→ Work instruction: Lines in the entries below where the word "blue" shows up should each be copied.

→ Material provided:

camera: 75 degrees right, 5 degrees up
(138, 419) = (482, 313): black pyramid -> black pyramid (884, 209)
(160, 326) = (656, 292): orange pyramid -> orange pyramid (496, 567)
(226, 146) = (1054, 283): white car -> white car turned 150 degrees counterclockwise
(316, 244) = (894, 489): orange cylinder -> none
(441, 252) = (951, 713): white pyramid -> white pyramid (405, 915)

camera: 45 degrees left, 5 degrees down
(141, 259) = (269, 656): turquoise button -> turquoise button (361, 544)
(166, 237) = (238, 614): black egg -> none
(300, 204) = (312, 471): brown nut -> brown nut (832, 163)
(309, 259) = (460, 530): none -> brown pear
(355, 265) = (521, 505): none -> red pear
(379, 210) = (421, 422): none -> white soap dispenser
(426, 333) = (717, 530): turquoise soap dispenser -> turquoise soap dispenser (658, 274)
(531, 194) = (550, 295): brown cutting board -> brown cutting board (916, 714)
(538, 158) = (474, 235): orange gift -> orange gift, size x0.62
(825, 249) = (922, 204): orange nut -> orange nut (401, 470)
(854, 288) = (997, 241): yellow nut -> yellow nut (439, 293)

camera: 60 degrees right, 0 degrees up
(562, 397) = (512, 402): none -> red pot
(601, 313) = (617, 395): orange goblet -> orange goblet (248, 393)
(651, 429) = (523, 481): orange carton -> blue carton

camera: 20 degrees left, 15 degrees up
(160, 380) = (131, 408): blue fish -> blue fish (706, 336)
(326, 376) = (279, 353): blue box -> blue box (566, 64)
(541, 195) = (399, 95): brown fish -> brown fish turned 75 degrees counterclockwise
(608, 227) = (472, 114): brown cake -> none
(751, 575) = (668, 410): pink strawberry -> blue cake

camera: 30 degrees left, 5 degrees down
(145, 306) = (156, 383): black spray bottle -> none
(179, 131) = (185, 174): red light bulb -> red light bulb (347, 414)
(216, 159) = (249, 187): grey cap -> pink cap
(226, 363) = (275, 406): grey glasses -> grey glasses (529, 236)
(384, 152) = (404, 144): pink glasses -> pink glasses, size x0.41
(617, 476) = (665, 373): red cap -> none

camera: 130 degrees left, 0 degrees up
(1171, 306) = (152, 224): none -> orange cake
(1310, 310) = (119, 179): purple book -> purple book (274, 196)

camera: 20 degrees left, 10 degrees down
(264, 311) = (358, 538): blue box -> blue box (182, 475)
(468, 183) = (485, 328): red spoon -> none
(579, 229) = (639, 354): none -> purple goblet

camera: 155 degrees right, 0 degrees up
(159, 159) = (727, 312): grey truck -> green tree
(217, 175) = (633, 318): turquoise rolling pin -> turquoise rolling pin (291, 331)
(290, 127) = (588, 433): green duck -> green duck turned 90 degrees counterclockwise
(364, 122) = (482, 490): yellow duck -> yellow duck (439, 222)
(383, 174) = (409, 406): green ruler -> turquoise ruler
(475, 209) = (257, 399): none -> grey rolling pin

→ Output:
(651, 429) = (523, 481): orange carton -> blue carton
(160, 380) = (131, 408): blue fish -> blue fish (706, 336)
(326, 376) = (279, 353): blue box -> blue box (566, 64)
(751, 575) = (668, 410): pink strawberry -> blue cake
(264, 311) = (358, 538): blue box -> blue box (182, 475)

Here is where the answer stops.